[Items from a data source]
········
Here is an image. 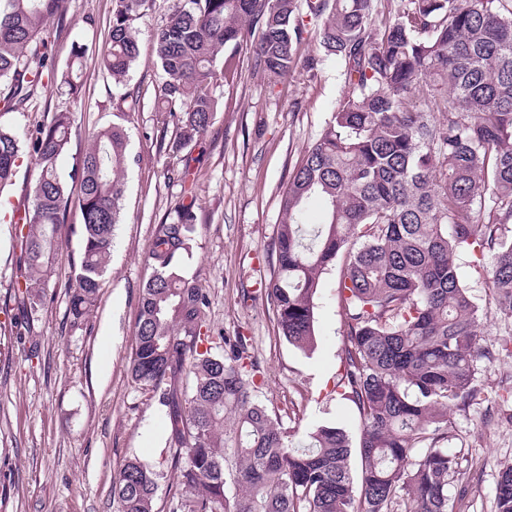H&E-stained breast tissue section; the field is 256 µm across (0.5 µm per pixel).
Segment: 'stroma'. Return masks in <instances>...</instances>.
Segmentation results:
<instances>
[{
	"label": "stroma",
	"mask_w": 512,
	"mask_h": 512,
	"mask_svg": "<svg viewBox=\"0 0 512 512\" xmlns=\"http://www.w3.org/2000/svg\"><path fill=\"white\" fill-rule=\"evenodd\" d=\"M174 0H152L138 20L139 58L126 88L113 85L100 65L110 43L112 0H69L52 23L47 61L64 71L74 45L85 49L81 91L60 84L39 90L12 118L20 129L69 112L73 126L59 158L62 176L80 166L92 134L123 113L129 151L122 222L109 270L84 328L68 320L70 258L80 253V215L70 208L58 228L63 253L38 321L19 332L22 294L15 270V227L0 218V512H113L112 481L126 458L165 468L169 455L165 410L132 383L128 373L137 304L149 273L147 254L156 225L171 221L183 195L168 173L178 157L160 154L156 134L164 116L154 96L153 29ZM344 89L343 68L321 57L309 35L295 71L278 84L245 72L240 83L211 87L221 107L192 165L198 233L188 274L197 276L209 305L204 319L215 332L248 340L259 372L257 398L285 425L307 432L336 424L356 433L354 405L336 396L343 320L336 271L323 275L316 298V341L302 350L279 336L260 290L269 275L266 252L279 223L280 188L304 151L332 119ZM139 95L128 111L124 92ZM456 263L482 308L485 355L477 363V393L448 411V443L459 474L448 486L449 512H493L503 467L512 464V317L498 311L487 272L490 258L465 252ZM467 496H459L461 485Z\"/></svg>",
	"instance_id": "stroma-1"
}]
</instances>
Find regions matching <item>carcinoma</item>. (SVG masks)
Listing matches in <instances>:
<instances>
[{
  "label": "carcinoma",
  "mask_w": 512,
  "mask_h": 512,
  "mask_svg": "<svg viewBox=\"0 0 512 512\" xmlns=\"http://www.w3.org/2000/svg\"><path fill=\"white\" fill-rule=\"evenodd\" d=\"M66 2L0 0V81L9 84L0 100V192L21 153H32L38 176L17 225L27 326L46 305L63 249L55 228L70 205L79 209L82 247L68 302L78 329L108 271L132 158L123 125L98 131L73 200L57 168L72 113L30 131L10 118L45 78L59 76L78 92L74 64L59 75L37 50ZM149 2L112 0L102 64L118 85L138 61L136 21ZM376 15L375 0H175L153 30L157 111L176 128L173 139L160 136L161 153L203 147L218 110L209 87L241 79L253 26L262 36L251 70L273 82L291 73L311 26L324 55L342 63L332 120L281 188L262 290L278 332L308 349L322 275L342 259L344 373L336 388L355 406L359 432L322 425L295 444L298 430L256 400L245 337L206 329L207 297L185 271L197 232L190 186L176 219L155 227L129 362L132 381L165 408L167 471L128 458L113 478V512H155L169 476V512H448L458 473L456 457L440 446L448 405L474 396L476 362L485 356L480 307L458 250L491 255L497 307L512 316V0H408ZM316 195L329 217L308 241L303 208ZM495 512H512V465L502 470Z\"/></svg>",
  "instance_id": "obj_1"
}]
</instances>
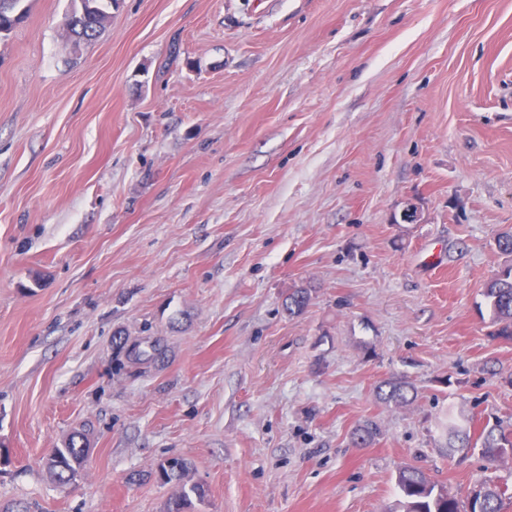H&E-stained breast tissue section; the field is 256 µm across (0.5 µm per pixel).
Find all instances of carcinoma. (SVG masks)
I'll return each mask as SVG.
<instances>
[{"mask_svg":"<svg viewBox=\"0 0 512 512\" xmlns=\"http://www.w3.org/2000/svg\"><path fill=\"white\" fill-rule=\"evenodd\" d=\"M26 0H0V40L7 38L24 19ZM117 0H80L79 7L65 15L63 29L75 45L93 40L111 18V11ZM484 297L490 307L494 331L492 336L512 341V265L504 266L485 286ZM313 299L312 290L304 285L289 289L283 309L291 317L303 314ZM160 344L152 342L149 349L139 347L126 353L133 362L156 360L162 356ZM381 401L396 406L411 403L417 392L406 380L386 381L378 387ZM512 446V430L500 424H477L469 420L463 426L454 418H448V449L477 448L486 463V469L501 466L499 449ZM89 448L80 434L72 435L68 441L52 449V455L45 458L47 472L57 485L69 484L70 472L81 469L87 462ZM189 470L183 457H172L167 465L157 467L158 480L167 485L179 487L169 497L164 512H191L193 502H202L207 497L204 485L185 483ZM485 488L483 498L473 501L461 500L443 487L431 484L416 467L402 468L396 479L400 494L399 508L393 512H507L512 505V487L491 476L482 479Z\"/></svg>","mask_w":512,"mask_h":512,"instance_id":"1","label":"carcinoma"}]
</instances>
········
Given request -
Say only how many lines in the records carry the word "Find".

Exercise output -
2